*Exercise data*
<<<<

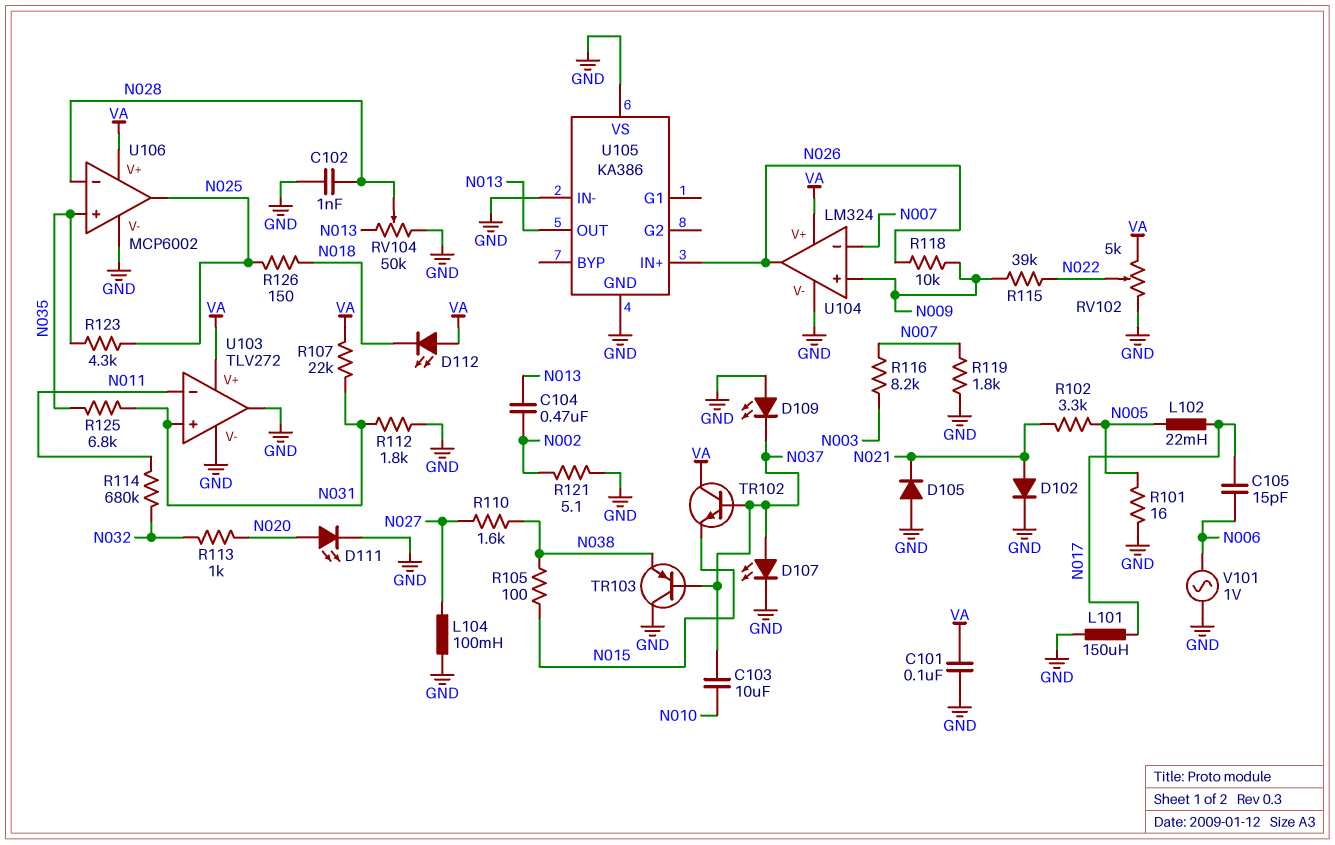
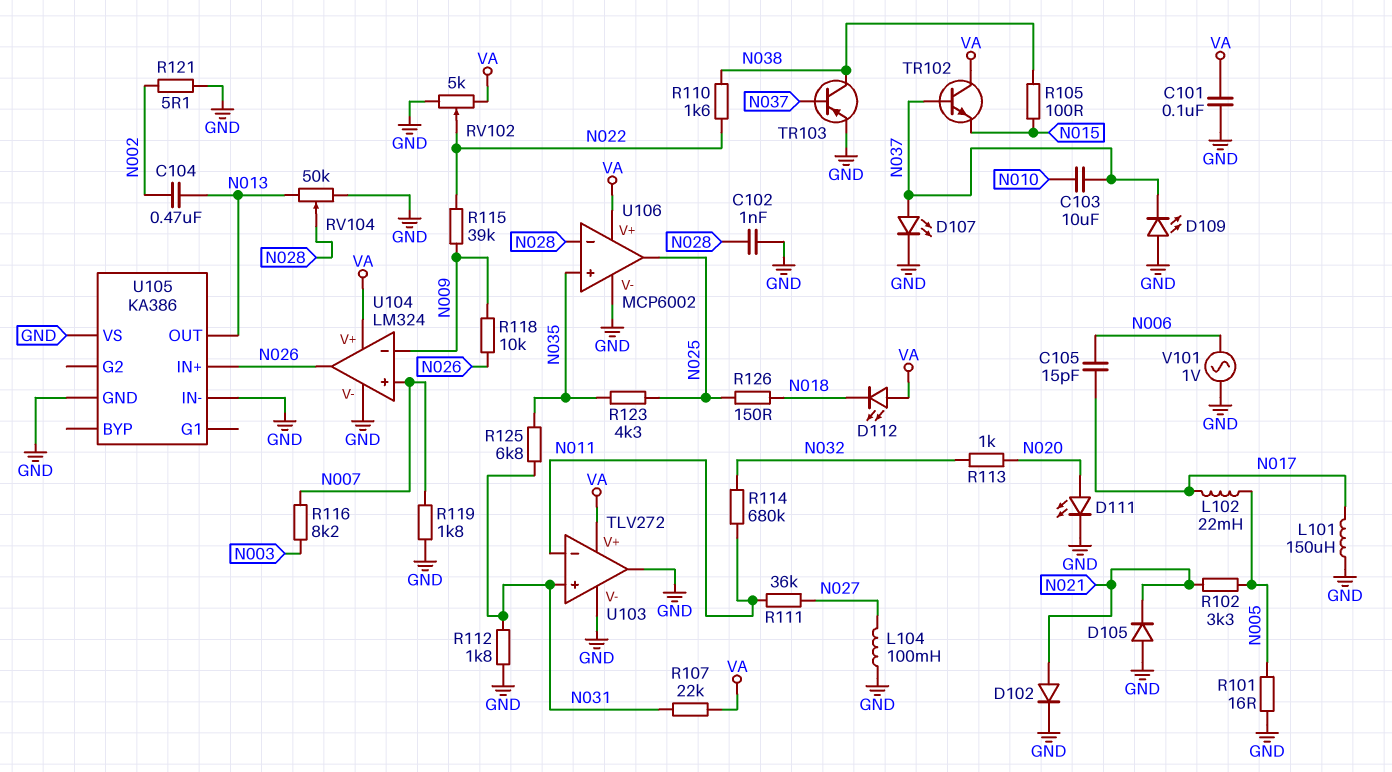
R110: 1.6k (N027, N038) -> 1.6k (N022, N038)
R111: none -> 36k (N011, N027)
TR103: PNP (B N037, C GND, E N038) -> PNP (B N037, C N038, E GND)
U104 pin in+: N009 -> N007
U104 pin in-: N007 -> N009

>>>>

*Task instructions*
Produce an exact copy of every line above, with the images left out.

*Written reply*
R110: 1.6k (N027, N038) -> 1.6k (N022, N038)
R111: none -> 36k (N011, N027)
TR103: PNP (B N037, C GND, E N038) -> PNP (B N037, C N038, E GND)
U104 pin in+: N009 -> N007
U104 pin in-: N007 -> N009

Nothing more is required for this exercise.